_Work instructions_
In the listing beneath this line, copy exactly the lines starting with the one containing "green cactus [114,249,202,366]" and going on through the one containing "blue spoon [221,317,295,371]".

###

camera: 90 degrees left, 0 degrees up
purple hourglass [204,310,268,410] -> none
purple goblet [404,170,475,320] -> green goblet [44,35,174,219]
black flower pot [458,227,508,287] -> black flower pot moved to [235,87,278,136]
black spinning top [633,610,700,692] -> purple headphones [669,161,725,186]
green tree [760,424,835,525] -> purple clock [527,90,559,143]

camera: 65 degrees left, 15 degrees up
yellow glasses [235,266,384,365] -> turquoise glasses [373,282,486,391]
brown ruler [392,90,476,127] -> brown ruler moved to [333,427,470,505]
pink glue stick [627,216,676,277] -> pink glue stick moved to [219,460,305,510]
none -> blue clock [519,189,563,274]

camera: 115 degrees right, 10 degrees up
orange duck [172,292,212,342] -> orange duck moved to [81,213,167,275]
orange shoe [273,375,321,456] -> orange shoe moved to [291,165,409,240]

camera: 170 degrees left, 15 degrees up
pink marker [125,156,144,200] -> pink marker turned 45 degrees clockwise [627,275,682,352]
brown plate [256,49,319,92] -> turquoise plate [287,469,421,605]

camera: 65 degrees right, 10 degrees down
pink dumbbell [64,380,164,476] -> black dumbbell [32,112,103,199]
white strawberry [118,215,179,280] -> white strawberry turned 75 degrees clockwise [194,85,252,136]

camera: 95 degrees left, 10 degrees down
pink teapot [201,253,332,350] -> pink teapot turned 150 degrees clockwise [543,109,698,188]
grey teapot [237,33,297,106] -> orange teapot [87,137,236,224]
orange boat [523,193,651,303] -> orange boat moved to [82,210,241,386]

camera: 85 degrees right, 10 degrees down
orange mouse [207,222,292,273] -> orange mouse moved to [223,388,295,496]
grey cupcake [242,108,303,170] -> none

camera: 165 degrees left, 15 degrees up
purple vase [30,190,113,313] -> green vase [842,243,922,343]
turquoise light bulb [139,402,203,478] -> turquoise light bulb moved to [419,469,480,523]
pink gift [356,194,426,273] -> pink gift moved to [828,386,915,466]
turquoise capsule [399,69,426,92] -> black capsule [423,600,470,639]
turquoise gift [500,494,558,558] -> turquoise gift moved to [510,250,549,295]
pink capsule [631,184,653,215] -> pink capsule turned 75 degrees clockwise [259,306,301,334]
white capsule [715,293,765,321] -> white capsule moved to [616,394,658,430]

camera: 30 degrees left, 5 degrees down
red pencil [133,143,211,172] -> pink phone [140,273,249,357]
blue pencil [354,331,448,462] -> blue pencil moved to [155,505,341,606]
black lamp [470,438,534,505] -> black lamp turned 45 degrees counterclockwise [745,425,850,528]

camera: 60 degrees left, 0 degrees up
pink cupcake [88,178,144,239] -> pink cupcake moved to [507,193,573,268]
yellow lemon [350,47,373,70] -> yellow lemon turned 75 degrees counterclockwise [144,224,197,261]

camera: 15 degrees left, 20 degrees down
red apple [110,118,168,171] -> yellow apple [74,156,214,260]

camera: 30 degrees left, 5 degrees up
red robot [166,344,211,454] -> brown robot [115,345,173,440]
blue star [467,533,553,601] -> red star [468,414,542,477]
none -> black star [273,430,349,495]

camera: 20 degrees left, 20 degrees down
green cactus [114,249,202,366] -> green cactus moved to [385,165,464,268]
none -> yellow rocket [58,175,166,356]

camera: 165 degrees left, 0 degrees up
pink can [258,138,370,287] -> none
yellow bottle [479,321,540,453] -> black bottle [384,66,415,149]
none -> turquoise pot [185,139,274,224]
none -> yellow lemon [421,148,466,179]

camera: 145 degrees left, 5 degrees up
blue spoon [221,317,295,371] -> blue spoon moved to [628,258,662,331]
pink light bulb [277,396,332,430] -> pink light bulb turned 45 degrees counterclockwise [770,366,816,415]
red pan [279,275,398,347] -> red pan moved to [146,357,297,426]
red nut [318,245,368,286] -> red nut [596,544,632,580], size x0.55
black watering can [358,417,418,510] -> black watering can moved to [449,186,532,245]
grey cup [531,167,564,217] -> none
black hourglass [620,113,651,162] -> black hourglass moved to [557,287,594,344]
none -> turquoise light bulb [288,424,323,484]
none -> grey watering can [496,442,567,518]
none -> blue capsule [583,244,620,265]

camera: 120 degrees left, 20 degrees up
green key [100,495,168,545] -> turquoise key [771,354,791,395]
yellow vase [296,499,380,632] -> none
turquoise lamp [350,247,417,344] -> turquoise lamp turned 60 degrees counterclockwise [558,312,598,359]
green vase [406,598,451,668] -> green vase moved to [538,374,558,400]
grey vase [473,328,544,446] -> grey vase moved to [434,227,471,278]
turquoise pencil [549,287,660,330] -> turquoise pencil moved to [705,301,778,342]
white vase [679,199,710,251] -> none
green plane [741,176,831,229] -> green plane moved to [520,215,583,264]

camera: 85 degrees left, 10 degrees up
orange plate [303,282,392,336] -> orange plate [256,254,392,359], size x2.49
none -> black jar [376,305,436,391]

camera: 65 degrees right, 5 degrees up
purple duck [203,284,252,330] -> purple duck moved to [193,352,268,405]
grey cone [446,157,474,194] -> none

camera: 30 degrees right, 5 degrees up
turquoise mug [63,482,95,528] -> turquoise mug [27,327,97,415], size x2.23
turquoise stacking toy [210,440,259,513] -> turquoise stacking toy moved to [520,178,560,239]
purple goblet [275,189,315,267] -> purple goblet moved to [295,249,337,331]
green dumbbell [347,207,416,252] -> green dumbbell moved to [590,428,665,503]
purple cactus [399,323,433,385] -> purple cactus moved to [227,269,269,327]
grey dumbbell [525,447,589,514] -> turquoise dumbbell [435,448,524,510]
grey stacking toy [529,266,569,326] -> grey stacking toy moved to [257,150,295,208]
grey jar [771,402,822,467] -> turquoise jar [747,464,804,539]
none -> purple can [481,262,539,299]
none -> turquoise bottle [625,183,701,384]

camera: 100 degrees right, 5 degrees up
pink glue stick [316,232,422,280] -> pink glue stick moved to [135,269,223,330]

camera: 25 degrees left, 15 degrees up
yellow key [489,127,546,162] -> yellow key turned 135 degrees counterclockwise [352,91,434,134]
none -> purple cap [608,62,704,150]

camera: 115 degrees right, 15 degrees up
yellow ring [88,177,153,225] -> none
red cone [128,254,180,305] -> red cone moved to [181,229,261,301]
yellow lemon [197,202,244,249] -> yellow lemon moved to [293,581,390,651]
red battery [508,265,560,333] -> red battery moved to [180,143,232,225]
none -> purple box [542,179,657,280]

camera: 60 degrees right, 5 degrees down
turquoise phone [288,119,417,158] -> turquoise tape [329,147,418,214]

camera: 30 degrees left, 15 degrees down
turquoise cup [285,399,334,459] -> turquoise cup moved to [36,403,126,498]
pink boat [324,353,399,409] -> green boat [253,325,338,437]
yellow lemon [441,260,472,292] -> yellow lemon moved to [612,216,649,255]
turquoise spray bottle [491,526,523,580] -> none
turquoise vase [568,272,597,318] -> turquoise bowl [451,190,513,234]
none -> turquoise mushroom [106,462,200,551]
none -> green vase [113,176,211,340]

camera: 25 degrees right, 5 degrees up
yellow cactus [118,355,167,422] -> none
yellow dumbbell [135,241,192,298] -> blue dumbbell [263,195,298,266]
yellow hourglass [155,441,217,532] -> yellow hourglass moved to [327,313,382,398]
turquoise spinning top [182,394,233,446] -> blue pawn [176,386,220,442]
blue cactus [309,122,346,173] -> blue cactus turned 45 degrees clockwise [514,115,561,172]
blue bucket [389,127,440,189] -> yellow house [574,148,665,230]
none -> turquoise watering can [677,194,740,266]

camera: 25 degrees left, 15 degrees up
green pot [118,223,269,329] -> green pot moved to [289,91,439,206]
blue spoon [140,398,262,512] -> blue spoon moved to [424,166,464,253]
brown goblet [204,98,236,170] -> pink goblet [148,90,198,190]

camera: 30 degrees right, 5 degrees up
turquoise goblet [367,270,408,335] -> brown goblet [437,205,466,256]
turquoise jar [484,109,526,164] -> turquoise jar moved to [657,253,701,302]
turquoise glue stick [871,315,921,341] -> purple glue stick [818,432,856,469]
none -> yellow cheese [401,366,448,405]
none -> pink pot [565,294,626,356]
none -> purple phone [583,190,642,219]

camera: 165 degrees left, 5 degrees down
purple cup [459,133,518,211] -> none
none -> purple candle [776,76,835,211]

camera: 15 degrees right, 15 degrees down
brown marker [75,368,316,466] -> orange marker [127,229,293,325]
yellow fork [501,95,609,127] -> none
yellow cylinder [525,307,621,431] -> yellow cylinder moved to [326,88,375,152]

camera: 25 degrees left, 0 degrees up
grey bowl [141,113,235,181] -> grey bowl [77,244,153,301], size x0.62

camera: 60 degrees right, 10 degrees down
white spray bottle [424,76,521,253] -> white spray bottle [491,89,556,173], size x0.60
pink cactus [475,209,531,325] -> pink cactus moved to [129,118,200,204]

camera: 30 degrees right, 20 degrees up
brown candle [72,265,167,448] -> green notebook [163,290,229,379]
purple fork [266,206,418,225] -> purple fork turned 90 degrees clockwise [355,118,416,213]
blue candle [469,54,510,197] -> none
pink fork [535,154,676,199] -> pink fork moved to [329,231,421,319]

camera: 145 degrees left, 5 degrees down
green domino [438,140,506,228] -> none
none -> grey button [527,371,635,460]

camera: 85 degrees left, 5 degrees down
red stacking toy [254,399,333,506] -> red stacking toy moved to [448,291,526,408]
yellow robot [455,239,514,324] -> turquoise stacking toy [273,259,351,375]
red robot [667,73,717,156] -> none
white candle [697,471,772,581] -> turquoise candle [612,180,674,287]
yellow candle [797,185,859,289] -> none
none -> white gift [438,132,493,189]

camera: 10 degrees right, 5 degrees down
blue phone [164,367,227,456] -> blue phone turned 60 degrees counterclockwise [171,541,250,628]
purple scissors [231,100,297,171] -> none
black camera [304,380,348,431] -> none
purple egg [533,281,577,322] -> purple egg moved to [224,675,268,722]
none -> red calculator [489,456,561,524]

###

_Result for this task_
green cactus [114,249,202,366] -> green cactus moved to [385,165,464,268]
none -> yellow rocket [58,175,166,356]

camera: 165 degrees left, 0 degrees up
pink can [258,138,370,287] -> none
yellow bottle [479,321,540,453] -> black bottle [384,66,415,149]
none -> turquoise pot [185,139,274,224]
none -> yellow lemon [421,148,466,179]

camera: 145 degrees left, 5 degrees up
blue spoon [221,317,295,371] -> blue spoon moved to [628,258,662,331]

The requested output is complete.